**TO DO**
Down to the last line, retype the records below exactly and skip the pictures.

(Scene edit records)
※

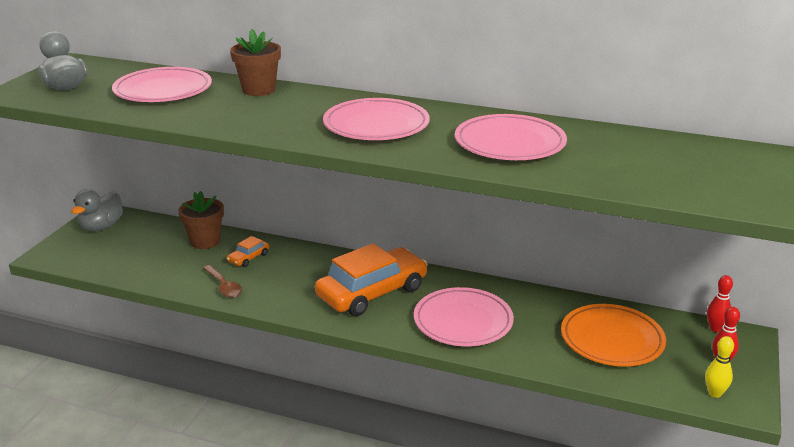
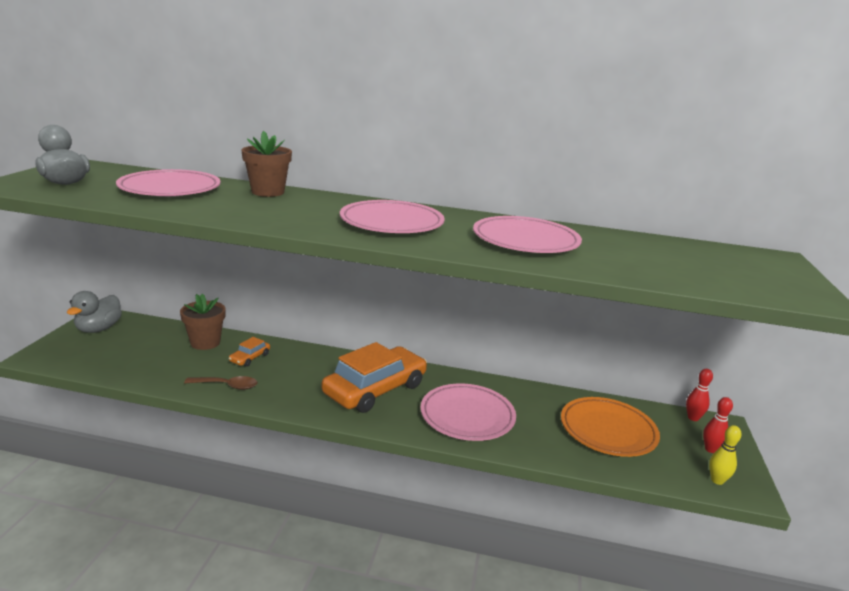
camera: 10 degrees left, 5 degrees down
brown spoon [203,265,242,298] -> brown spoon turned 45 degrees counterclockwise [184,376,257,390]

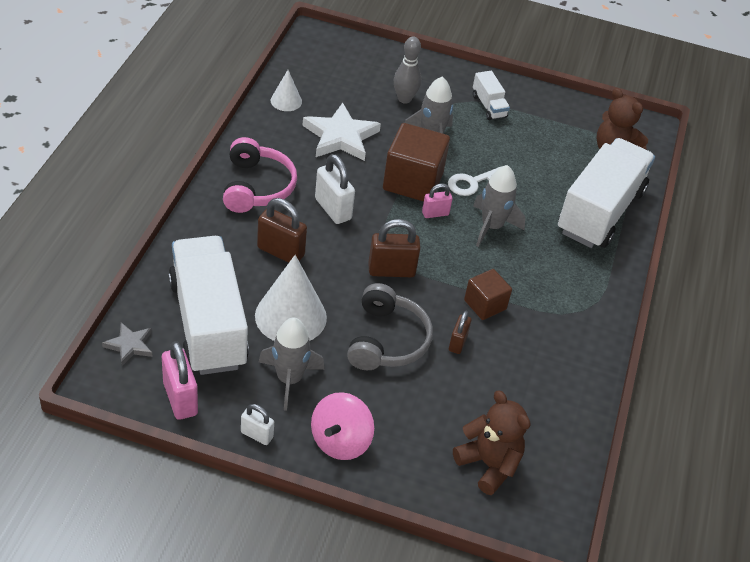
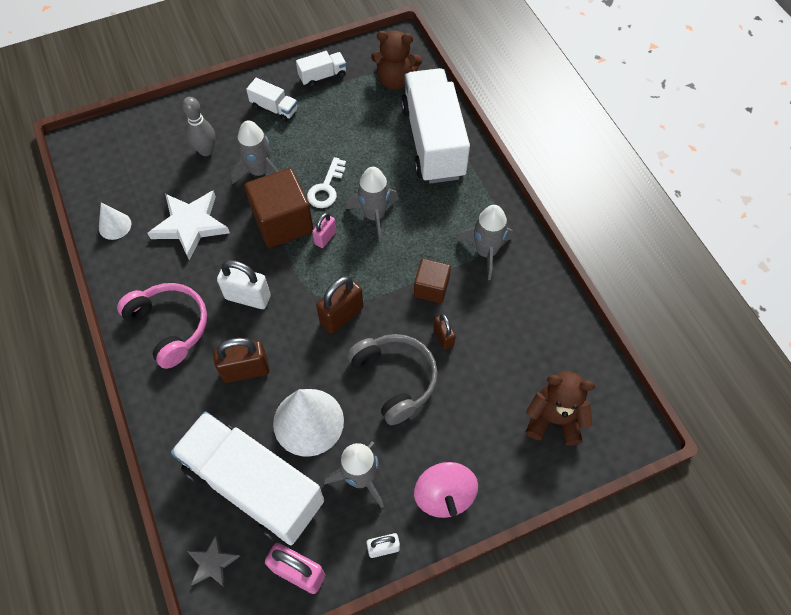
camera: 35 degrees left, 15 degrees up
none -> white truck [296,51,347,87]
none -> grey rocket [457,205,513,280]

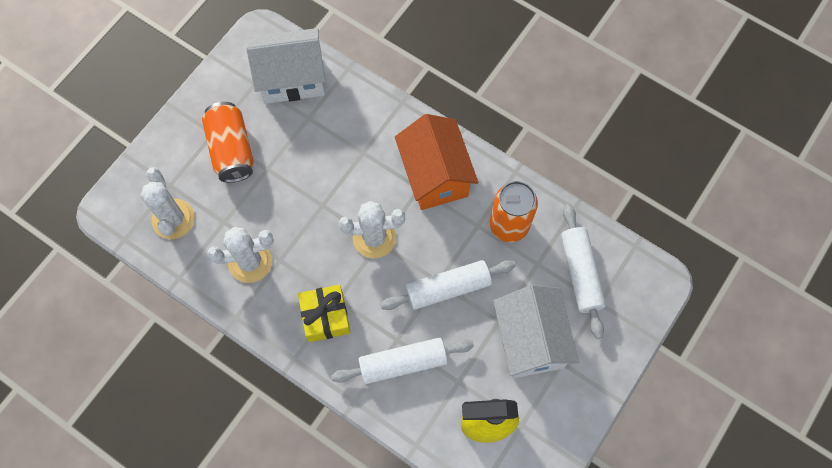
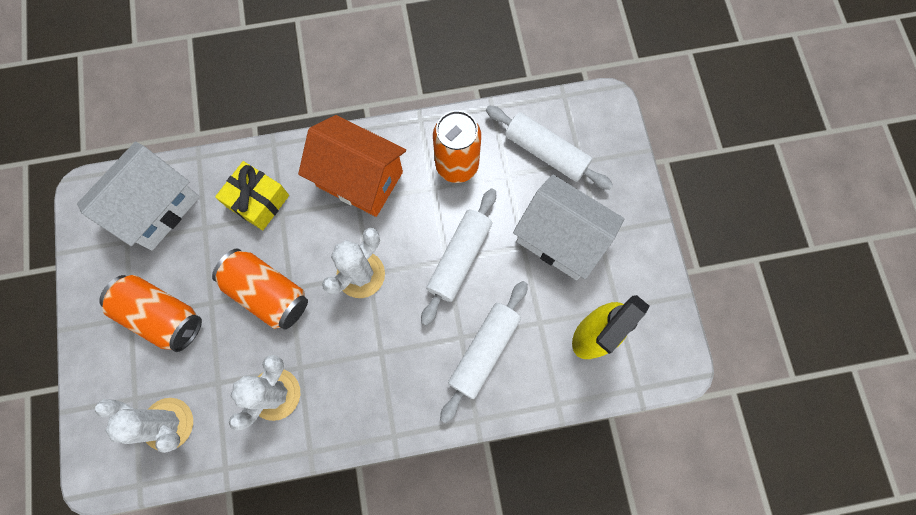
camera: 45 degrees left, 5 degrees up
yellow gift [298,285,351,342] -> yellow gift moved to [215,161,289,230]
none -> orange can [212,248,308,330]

※

**RESULT FOR THIS TASK**
camera: 10 degrees left, 5 degrees down
brown spoon [203,265,242,298] -> brown spoon turned 45 degrees counterclockwise [184,376,257,390]

camera: 35 degrees left, 15 degrees up
none -> white truck [296,51,347,87]
none -> grey rocket [457,205,513,280]

camera: 45 degrees left, 5 degrees up
yellow gift [298,285,351,342] -> yellow gift moved to [215,161,289,230]
none -> orange can [212,248,308,330]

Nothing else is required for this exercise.